WORK ORDER: Print exactly what appears from the line containing "green apple [288,279,350,346] -> none" through the final line of the data below, pictures excluded.

"""

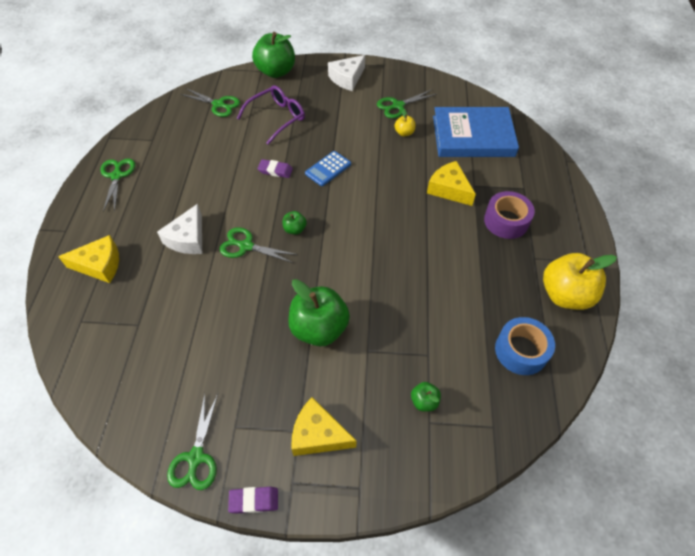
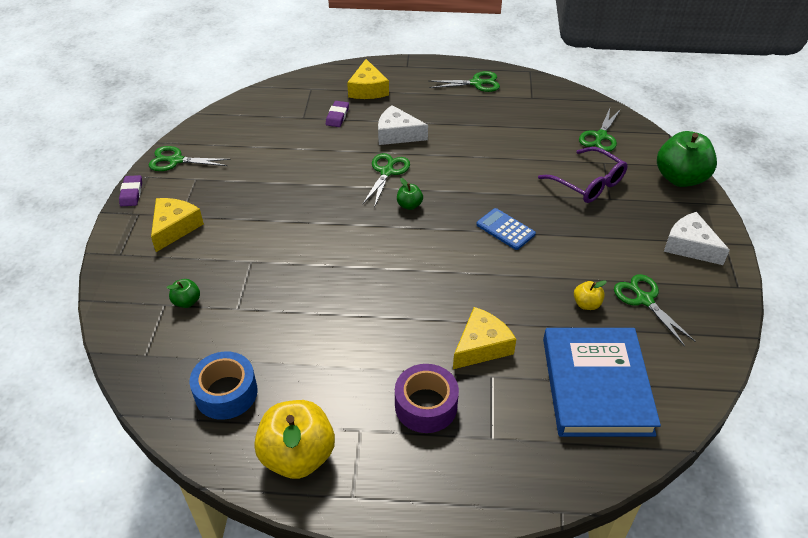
camera: 90 degrees right, 10 degrees down
purple eraser [257,159,293,178] -> purple eraser moved to [326,101,349,127]
green apple [288,279,350,346] -> none

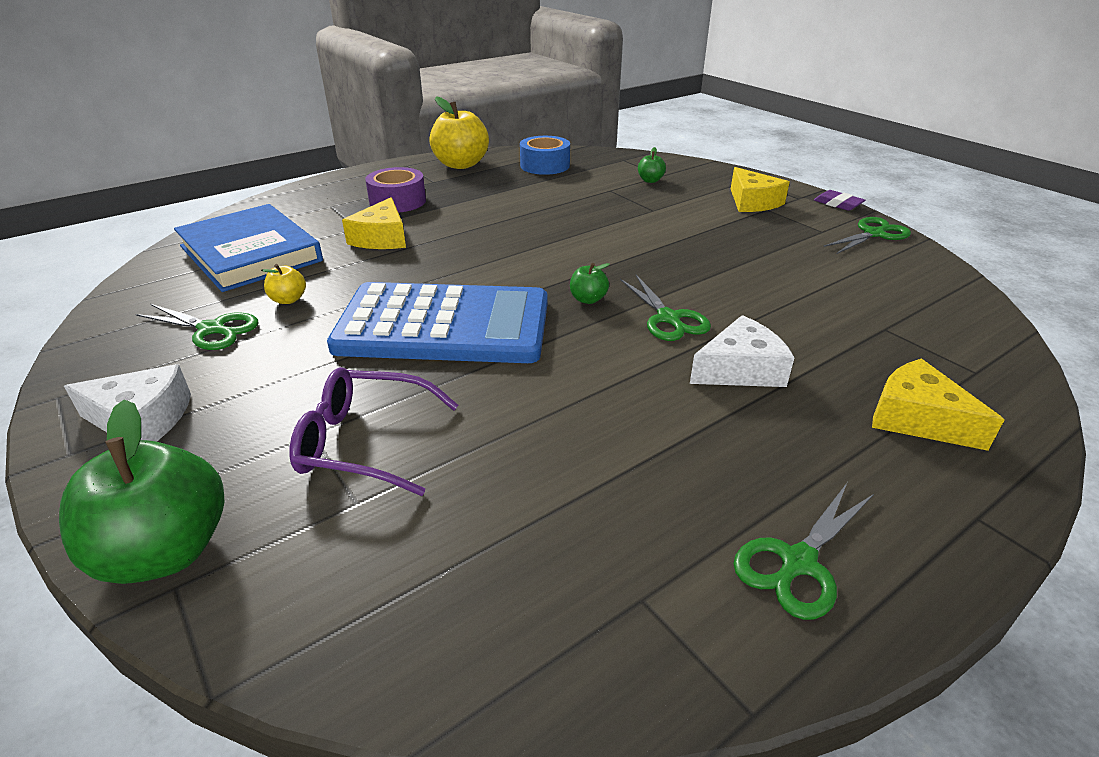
camera: 140 degrees right, 10 degrees down
purple eraser [326,101,349,127] -> none
blue calculator [476,208,536,250] -> blue calculator [327,282,548,363], size x2.49
green scissors [579,108,621,152] -> none

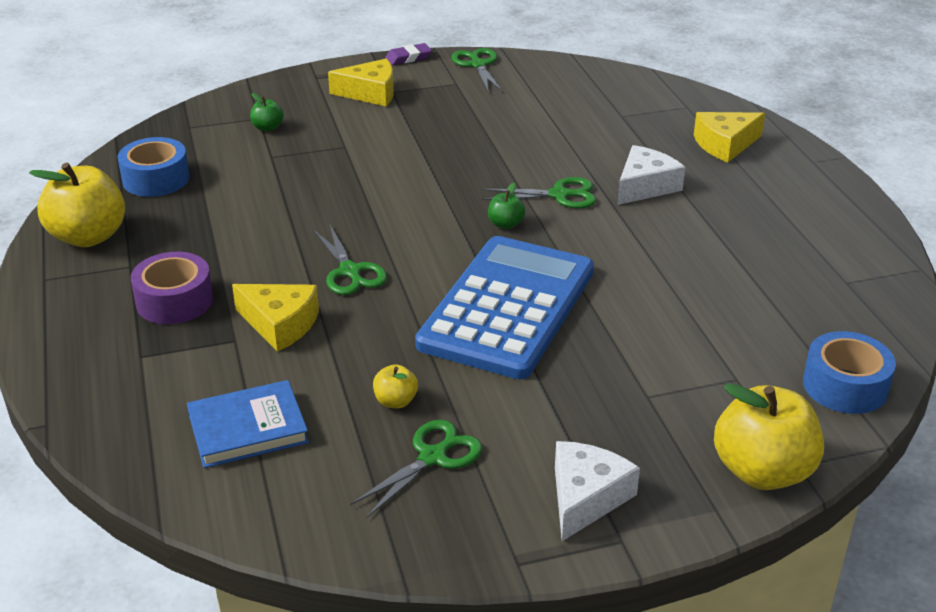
camera: 70 degrees left, 0 degrees up
green apple [59,400,224,584] -> yellow apple [714,383,824,490]
blue book [174,204,323,292] -> blue book [187,380,309,468], size x0.63
purple glasses [289,367,459,496] -> none
white cheese [690,315,795,387] -> white cheese turned 45 degrees clockwise [617,145,685,205]
green scissors [733,483,874,620] -> green scissors moved to [313,225,387,295]
none -> blue tape [803,331,896,414]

"""

RESULT OF THE TASK:
green apple [288,279,350,346] -> none

camera: 140 degrees right, 10 degrees down
purple eraser [326,101,349,127] -> none
blue calculator [476,208,536,250] -> blue calculator [327,282,548,363], size x2.49
green scissors [579,108,621,152] -> none

camera: 70 degrees left, 0 degrees up
green apple [59,400,224,584] -> yellow apple [714,383,824,490]
blue book [174,204,323,292] -> blue book [187,380,309,468], size x0.63
purple glasses [289,367,459,496] -> none
white cheese [690,315,795,387] -> white cheese turned 45 degrees clockwise [617,145,685,205]
green scissors [733,483,874,620] -> green scissors moved to [313,225,387,295]
none -> blue tape [803,331,896,414]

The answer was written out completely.